▸ INSTRUCTIONS FOR THE TASK
Below are records; copy every line among them that contains the word "degrees".

▸ DATA EXTRACTS
+--

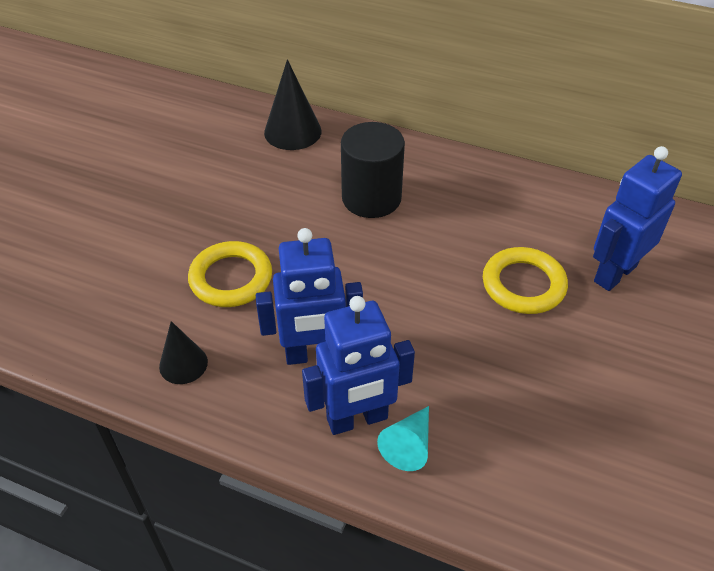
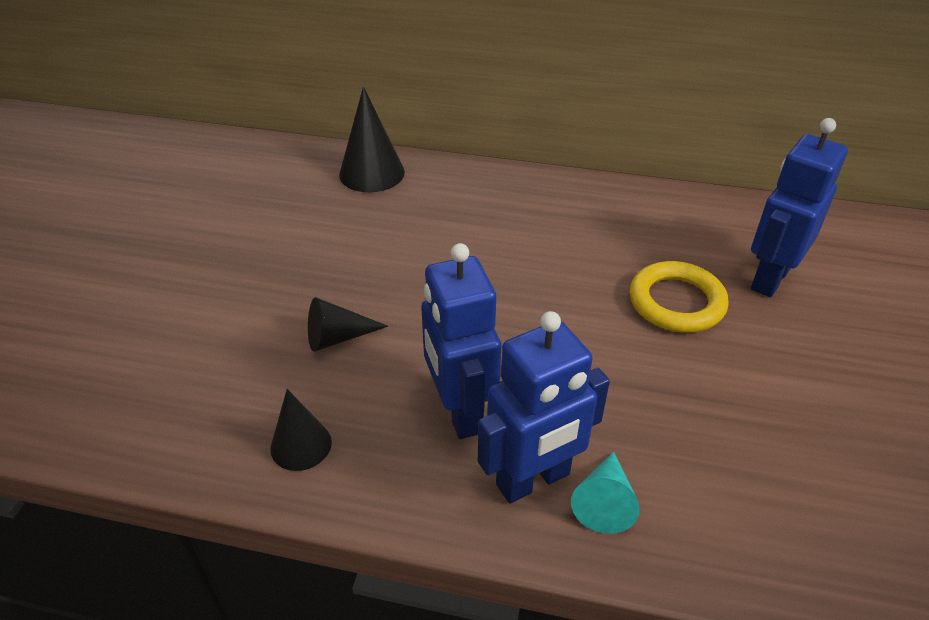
camera: 10 degrees left, 5 degrees down
yellow ring [188,241,272,307] -> black cone [308,297,388,352]
blue robot [256,228,363,365] -> blue robot turned 90 degrees clockwise [421,243,501,439]
black cylinder [341,122,405,218] -> none

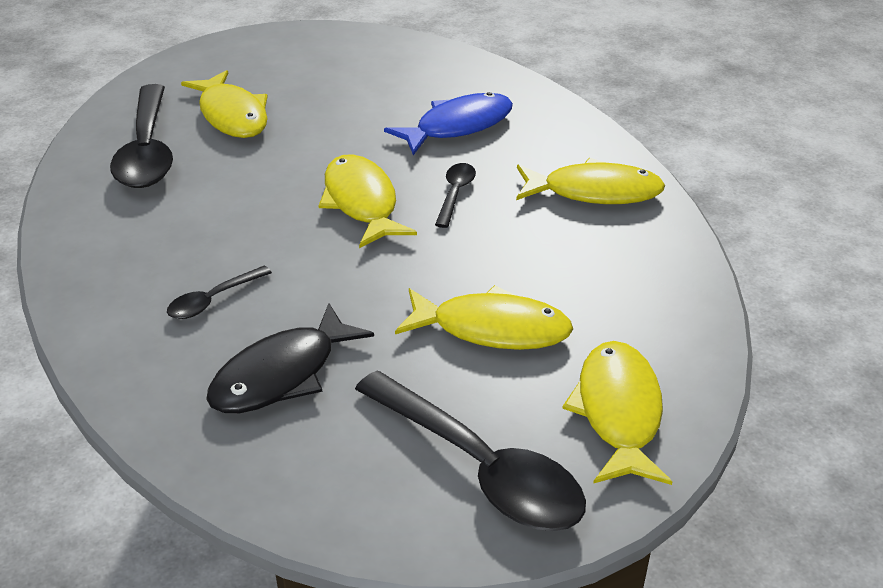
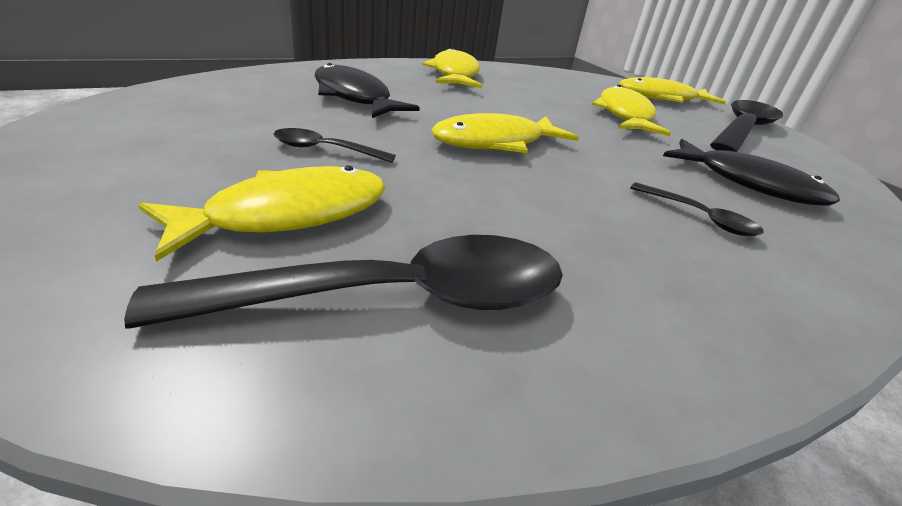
camera: 100 degrees left, 5 degrees down
blue fish [384,92,513,155] -> black fish [315,63,420,118]
black spoon [435,163,476,228] -> black spoon moved to [274,128,396,163]

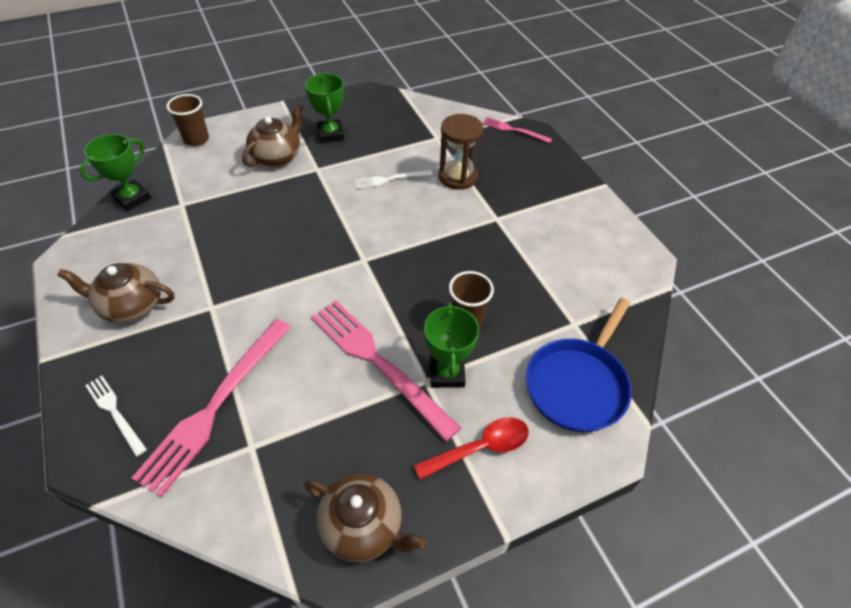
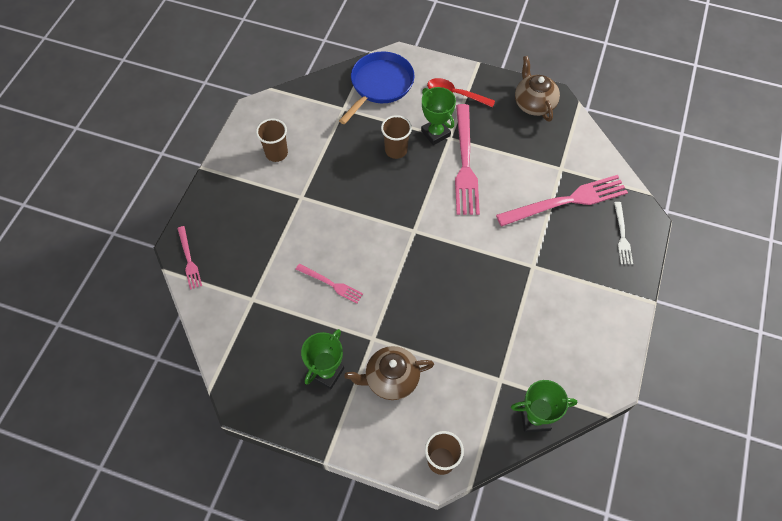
camera: 135 degrees left, 10 degrees up
brown teapot [57,263,175,323] -> none
white fork [355,170,432,189] -> pink fork [296,264,363,304]
green trophy [424,303,479,388] -> green trophy turned 75 degrees counterclockwise [421,87,456,145]
brown hourglass [438,114,483,190] -> none
blue pan [526,298,632,432] -> blue pan turned 45 degrees counterclockwise [339,52,415,124]
none -> brown cup [256,118,288,162]

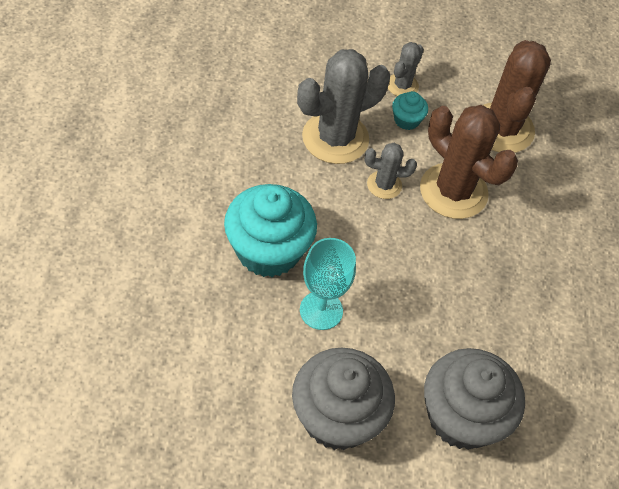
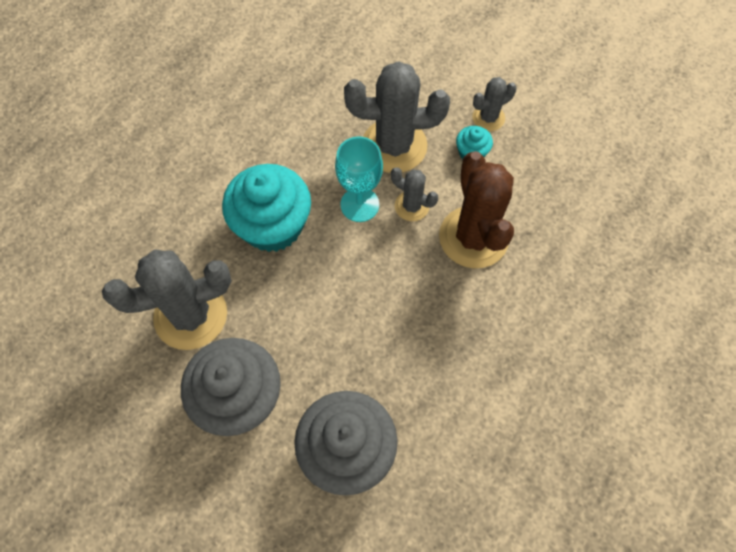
camera: 35 degrees right, 10 degrees up
turquoise goblet [300,238,356,330] -> turquoise goblet moved to [335,137,383,222]
brown cactus [483,40,551,153] -> none
none -> grey cactus [102,249,231,350]

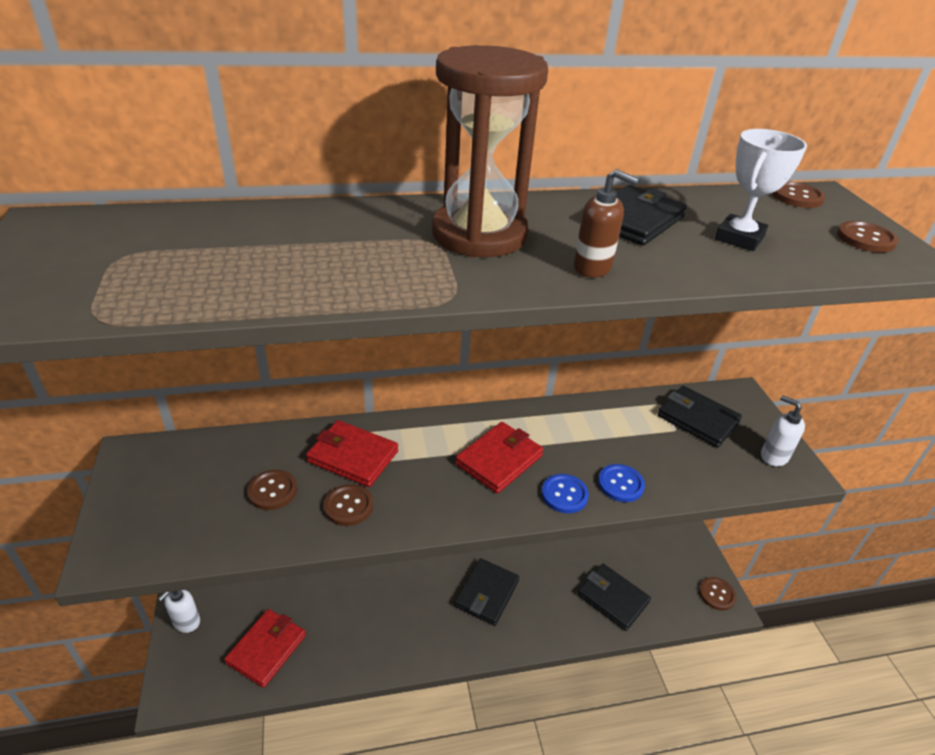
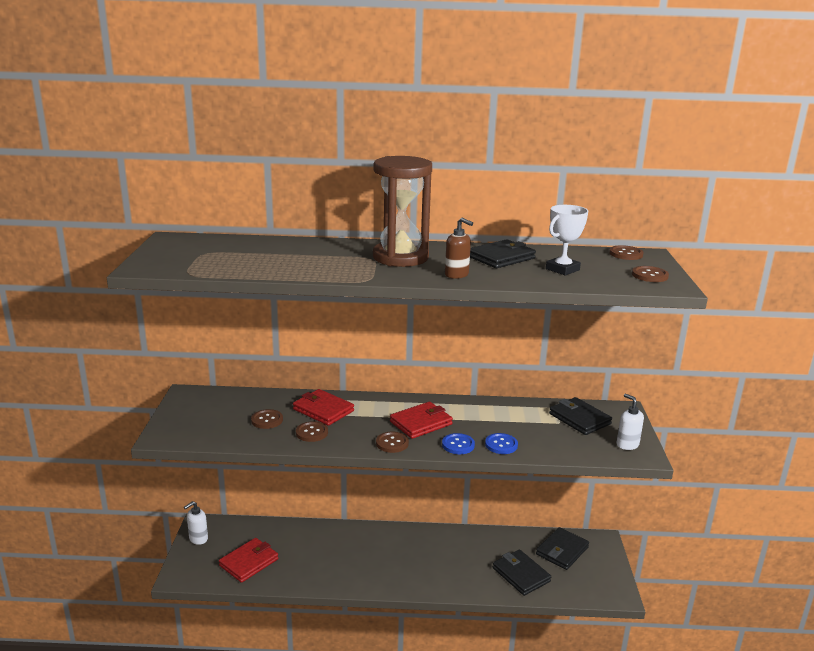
camera: 15 degrees right, 15 degrees down
black wallet [454,558,519,626] -> black wallet moved to [536,527,589,570]
brown button [699,577,736,610] -> brown button moved to [376,432,409,453]

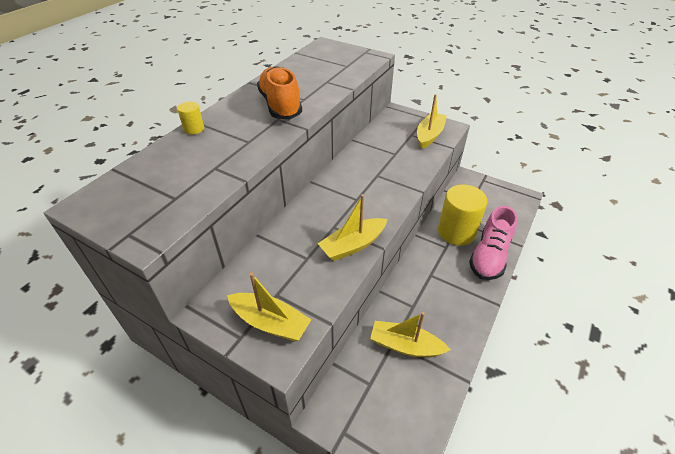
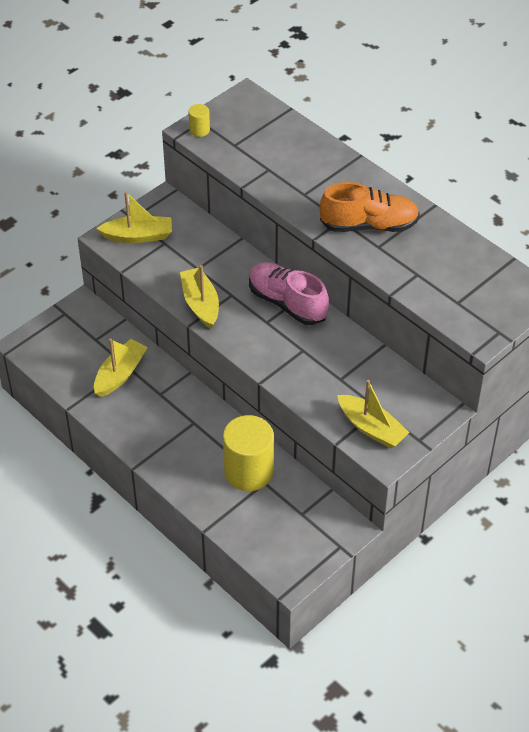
camera: 105 degrees right, 5 degrees up
yellow cylinder [177,102,204,135] -> yellow cylinder moved to [188,104,210,137]
yellow boat [227,272,312,342] -> yellow boat turned 135 degrees counterclockwise [96,192,172,243]
pink shoe [469,206,517,280] -> pink shoe moved to [249,262,329,325]

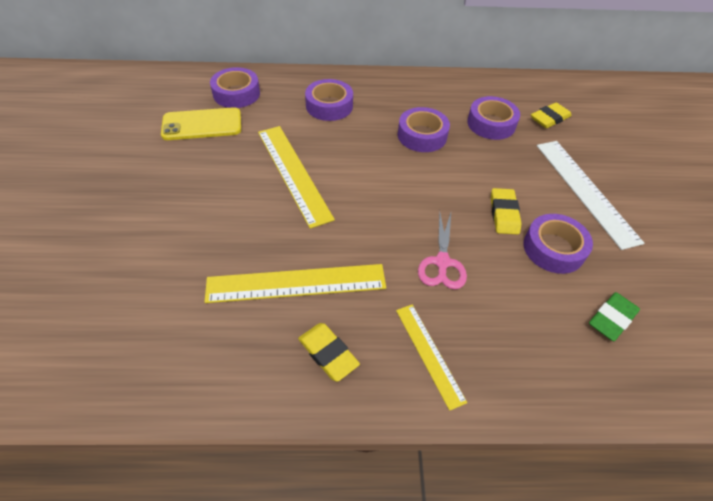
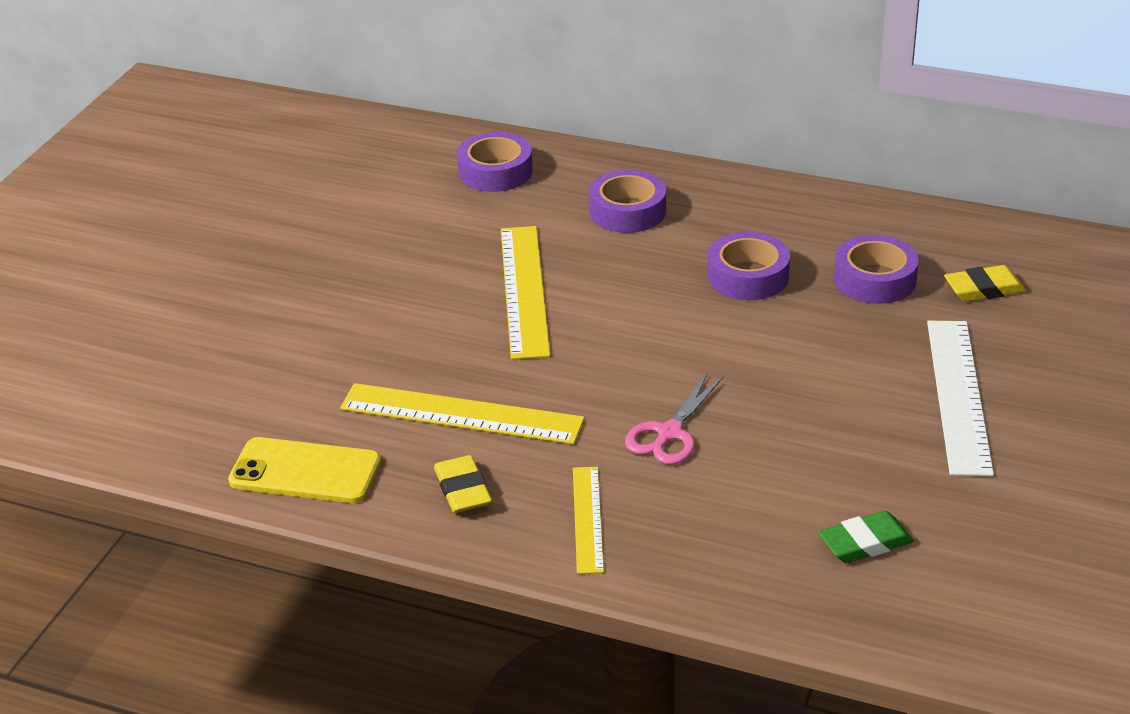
camera: 25 degrees right, 15 degrees down
yellow phone [161,107,241,140] -> yellow phone moved to [228,437,381,503]
yellow eraser [491,188,522,234] -> none
purple tape [524,214,593,274] -> none

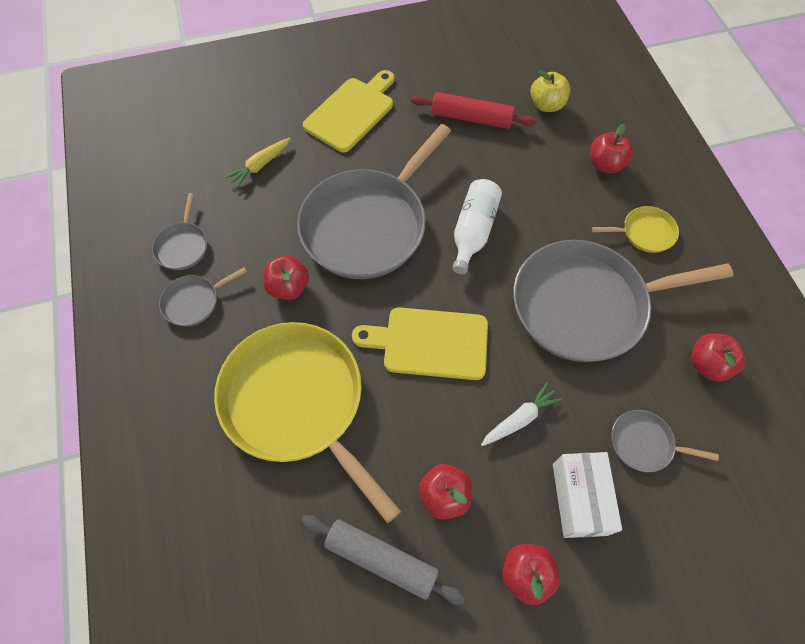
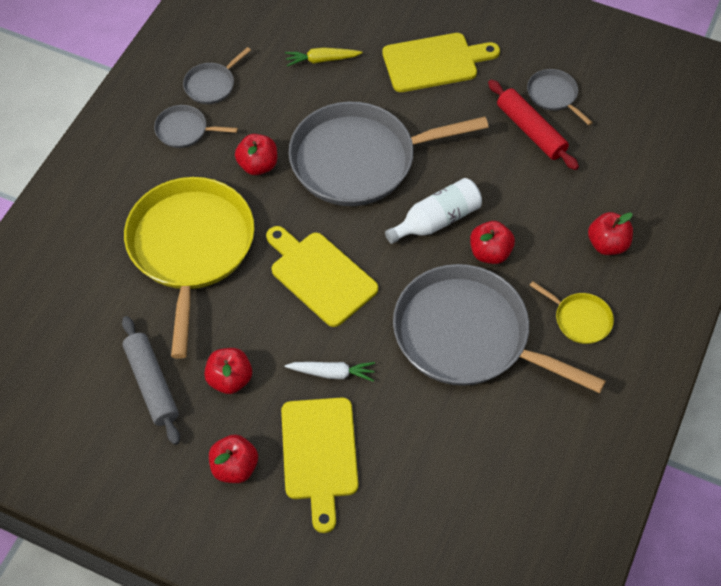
camera: 40 degrees right, 5 degrees down
yellow apple [530,70,570,112] -> none
white box [553,452,622,538] -> yellow cutting board [281,397,358,533]
grey pan [611,410,719,472] -> grey pan moved to [527,69,593,125]
red apple [691,334,745,382] -> red apple moved to [470,221,515,264]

+--

▸ ANSWER BOX
camera: 10 degrees left, 5 degrees down
blue robot [256,228,363,365] -> blue robot turned 90 degrees clockwise [421,243,501,439]
camera: 100 degrees left, 5 degrees down
camera: 135 degrees left, 10 degrees up
green trophy [424,303,479,388] -> green trophy turned 75 degrees counterclockwise [421,87,456,145]
blue pan [526,298,632,432] -> blue pan turned 45 degrees counterclockwise [339,52,415,124]
camera: 35 degrees right, 10 degrees up
camera: 15 degrees right, 15 degrees down
camera: 105 degrees right, 5 degrees up
yellow boat [227,272,312,342] -> yellow boat turned 135 degrees counterclockwise [96,192,172,243]
camera: 25 degrees right, 15 degrees down
camera: 40 degrees right, 5 degrees down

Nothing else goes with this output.